• 과제:
목록의 첫 줄부터 "gray circle: moved 6 px right" 문구가 있는 줄까지 다시 적되, "arrow" 단어를 "chevron" 단어로 바꾸고 나머지는 그대로 두세요.

• 기록 목록:
___

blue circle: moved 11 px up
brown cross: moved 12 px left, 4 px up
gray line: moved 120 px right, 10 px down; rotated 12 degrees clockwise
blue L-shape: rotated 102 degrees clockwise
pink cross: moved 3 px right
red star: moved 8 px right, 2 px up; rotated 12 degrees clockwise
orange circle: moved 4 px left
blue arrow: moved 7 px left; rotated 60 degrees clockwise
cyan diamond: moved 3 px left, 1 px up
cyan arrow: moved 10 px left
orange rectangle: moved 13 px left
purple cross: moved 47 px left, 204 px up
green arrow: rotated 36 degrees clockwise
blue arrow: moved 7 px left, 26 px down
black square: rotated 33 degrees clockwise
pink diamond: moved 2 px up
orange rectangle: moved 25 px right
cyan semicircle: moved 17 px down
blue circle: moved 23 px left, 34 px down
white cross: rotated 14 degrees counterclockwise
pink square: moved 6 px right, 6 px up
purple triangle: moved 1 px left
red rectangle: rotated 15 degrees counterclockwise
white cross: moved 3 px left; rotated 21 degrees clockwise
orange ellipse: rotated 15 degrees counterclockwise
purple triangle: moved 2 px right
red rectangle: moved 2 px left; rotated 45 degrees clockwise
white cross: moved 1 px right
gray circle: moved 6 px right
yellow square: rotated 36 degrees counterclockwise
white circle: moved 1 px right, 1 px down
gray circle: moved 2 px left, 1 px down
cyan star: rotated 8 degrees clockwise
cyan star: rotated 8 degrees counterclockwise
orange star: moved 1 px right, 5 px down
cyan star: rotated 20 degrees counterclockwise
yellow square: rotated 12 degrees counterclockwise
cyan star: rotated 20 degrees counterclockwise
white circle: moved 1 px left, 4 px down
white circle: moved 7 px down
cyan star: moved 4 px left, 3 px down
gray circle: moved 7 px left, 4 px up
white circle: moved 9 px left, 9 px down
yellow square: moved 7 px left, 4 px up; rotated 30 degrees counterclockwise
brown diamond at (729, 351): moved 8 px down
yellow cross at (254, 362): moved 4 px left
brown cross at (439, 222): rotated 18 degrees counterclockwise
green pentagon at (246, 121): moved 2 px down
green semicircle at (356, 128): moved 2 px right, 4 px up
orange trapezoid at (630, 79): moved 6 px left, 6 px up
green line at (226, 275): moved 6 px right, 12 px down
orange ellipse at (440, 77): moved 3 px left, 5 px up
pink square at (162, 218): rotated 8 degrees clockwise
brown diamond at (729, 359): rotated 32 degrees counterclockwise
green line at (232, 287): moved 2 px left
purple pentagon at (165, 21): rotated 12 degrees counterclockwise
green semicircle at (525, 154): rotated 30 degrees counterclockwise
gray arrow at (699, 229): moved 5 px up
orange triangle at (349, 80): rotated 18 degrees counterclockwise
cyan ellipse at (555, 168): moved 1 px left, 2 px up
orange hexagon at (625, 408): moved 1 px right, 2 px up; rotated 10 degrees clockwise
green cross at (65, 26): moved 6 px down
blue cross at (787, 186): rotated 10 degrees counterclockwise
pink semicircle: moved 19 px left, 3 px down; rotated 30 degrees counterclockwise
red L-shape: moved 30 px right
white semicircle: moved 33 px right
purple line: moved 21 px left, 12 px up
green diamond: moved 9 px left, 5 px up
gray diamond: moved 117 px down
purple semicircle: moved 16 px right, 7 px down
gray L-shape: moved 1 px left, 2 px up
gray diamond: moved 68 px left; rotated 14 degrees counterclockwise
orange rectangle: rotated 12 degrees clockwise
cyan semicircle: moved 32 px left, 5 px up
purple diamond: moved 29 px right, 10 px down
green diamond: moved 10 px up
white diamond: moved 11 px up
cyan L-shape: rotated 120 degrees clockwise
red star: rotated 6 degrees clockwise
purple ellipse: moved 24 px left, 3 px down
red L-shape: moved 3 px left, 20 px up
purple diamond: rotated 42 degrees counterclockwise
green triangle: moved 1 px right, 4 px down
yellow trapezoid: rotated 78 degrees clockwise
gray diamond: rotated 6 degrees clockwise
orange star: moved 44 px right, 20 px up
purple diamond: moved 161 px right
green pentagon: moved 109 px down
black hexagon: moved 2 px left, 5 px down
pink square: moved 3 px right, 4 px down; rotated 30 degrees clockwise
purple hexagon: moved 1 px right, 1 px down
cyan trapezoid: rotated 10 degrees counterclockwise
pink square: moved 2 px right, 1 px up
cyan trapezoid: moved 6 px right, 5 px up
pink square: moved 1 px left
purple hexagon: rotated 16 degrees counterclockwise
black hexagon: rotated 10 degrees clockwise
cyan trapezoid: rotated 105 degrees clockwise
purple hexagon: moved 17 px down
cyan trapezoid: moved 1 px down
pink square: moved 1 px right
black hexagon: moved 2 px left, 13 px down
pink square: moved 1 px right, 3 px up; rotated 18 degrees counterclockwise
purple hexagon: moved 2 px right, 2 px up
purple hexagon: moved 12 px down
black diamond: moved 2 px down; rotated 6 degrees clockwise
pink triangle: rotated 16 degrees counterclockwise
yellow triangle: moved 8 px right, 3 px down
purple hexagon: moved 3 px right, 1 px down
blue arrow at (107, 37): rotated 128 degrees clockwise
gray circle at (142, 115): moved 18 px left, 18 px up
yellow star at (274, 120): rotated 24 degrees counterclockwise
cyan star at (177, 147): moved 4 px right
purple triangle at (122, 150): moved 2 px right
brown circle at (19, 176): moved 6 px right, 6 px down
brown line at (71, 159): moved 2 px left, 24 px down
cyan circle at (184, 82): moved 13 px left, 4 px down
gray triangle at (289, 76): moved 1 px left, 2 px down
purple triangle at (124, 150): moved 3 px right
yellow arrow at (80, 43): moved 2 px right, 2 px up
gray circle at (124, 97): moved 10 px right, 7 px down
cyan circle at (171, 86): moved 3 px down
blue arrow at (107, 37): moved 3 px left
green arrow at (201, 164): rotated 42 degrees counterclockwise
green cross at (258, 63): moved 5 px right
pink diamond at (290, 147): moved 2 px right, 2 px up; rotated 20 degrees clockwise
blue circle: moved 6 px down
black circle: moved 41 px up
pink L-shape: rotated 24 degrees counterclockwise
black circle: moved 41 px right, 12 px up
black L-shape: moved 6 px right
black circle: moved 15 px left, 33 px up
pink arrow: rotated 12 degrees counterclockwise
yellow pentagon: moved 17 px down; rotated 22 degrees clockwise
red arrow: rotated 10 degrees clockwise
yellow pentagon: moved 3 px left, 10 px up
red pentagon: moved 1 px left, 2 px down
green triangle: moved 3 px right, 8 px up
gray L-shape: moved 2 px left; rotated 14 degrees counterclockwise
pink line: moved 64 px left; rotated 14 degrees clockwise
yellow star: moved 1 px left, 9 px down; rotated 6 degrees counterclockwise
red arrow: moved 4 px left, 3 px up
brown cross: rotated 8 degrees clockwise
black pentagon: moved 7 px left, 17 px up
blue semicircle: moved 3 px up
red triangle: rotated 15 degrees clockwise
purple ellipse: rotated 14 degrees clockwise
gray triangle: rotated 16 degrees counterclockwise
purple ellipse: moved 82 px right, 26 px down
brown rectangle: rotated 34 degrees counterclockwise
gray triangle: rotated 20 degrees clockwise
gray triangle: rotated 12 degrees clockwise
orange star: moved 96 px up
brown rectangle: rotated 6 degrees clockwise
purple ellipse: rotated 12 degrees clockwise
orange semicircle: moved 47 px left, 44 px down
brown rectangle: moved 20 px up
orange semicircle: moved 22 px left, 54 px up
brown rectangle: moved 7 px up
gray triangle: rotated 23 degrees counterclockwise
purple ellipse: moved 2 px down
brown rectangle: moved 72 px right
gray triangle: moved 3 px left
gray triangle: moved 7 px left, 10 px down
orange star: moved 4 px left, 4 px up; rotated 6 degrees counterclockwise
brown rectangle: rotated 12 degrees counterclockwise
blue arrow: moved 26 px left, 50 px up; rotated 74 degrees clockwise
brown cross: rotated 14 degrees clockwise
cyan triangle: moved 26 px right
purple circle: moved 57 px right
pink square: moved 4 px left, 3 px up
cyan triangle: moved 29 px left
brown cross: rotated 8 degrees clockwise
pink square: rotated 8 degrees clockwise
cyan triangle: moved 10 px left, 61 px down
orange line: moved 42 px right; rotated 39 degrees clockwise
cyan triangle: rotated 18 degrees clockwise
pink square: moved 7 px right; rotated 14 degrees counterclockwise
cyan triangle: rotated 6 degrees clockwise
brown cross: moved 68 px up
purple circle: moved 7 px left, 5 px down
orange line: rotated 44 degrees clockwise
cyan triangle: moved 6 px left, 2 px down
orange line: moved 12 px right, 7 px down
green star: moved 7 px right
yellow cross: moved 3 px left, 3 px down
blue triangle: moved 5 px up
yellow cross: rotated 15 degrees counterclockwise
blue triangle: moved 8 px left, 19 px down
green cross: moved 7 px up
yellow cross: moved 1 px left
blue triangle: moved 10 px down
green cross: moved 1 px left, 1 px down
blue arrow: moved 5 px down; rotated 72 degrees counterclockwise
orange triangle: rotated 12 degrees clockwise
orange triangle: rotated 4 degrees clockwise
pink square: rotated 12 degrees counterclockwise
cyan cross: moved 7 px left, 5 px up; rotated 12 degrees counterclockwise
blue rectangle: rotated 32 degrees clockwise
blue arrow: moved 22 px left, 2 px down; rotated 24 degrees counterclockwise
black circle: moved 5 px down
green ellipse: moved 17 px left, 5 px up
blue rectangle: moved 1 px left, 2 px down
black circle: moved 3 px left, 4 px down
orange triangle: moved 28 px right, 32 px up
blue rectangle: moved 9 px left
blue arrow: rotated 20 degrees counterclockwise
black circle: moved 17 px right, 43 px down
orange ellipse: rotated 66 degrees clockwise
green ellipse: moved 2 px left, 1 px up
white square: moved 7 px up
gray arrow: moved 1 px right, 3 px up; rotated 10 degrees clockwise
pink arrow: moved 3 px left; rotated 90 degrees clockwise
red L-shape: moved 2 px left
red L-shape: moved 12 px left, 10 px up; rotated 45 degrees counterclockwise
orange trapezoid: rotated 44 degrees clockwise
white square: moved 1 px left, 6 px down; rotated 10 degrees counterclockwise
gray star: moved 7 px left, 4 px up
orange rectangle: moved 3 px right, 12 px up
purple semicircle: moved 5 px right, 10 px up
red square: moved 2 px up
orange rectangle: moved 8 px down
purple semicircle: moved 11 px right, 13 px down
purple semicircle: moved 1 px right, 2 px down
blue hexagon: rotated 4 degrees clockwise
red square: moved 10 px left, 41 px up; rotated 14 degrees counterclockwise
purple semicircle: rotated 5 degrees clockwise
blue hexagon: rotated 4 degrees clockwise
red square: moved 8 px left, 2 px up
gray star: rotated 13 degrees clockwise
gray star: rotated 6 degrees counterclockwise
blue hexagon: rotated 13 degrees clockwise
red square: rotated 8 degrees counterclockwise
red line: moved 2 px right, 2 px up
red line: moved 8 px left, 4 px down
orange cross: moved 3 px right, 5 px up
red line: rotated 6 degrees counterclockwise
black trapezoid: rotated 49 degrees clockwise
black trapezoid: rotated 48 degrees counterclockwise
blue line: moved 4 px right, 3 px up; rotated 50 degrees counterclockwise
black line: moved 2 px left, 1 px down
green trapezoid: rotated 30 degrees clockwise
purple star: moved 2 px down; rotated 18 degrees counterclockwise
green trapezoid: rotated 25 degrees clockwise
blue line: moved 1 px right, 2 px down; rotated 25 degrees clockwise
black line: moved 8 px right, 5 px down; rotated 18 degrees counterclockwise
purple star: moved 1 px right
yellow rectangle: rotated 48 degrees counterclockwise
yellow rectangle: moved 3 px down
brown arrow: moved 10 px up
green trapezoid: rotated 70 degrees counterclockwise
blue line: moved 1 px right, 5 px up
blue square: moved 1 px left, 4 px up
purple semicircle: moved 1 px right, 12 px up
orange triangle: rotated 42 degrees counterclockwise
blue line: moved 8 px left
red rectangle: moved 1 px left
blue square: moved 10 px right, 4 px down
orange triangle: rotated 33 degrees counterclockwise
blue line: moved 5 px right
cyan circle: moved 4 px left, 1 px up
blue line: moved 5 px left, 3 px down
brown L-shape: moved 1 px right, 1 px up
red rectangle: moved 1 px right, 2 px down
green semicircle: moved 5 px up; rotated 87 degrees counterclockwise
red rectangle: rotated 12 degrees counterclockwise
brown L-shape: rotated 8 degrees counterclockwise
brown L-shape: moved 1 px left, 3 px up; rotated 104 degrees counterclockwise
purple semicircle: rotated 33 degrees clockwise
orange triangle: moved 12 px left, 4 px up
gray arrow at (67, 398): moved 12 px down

___

• 정답:
blue circle: moved 11 px up
brown cross: moved 12 px left, 4 px up
gray line: moved 120 px right, 10 px down; rotated 12 degrees clockwise
blue L-shape: rotated 102 degrees clockwise
pink cross: moved 3 px right
red star: moved 8 px right, 2 px up; rotated 12 degrees clockwise
orange circle: moved 4 px left
blue chevron: moved 7 px left; rotated 60 degrees clockwise
cyan diamond: moved 3 px left, 1 px up
cyan chevron: moved 10 px left
orange rectangle: moved 13 px left
purple cross: moved 47 px left, 204 px up
green chevron: rotated 36 degrees clockwise
blue chevron: moved 7 px left, 26 px down
black square: rotated 33 degrees clockwise
pink diamond: moved 2 px up
orange rectangle: moved 25 px right
cyan semicircle: moved 17 px down
blue circle: moved 23 px left, 34 px down
white cross: rotated 14 degrees counterclockwise
pink square: moved 6 px right, 6 px up
purple triangle: moved 1 px left
red rectangle: rotated 15 degrees counterclockwise
white cross: moved 3 px left; rotated 21 degrees clockwise
orange ellipse: rotated 15 degrees counterclockwise
purple triangle: moved 2 px right
red rectangle: moved 2 px left; rotated 45 degrees clockwise
white cross: moved 1 px right
gray circle: moved 6 px right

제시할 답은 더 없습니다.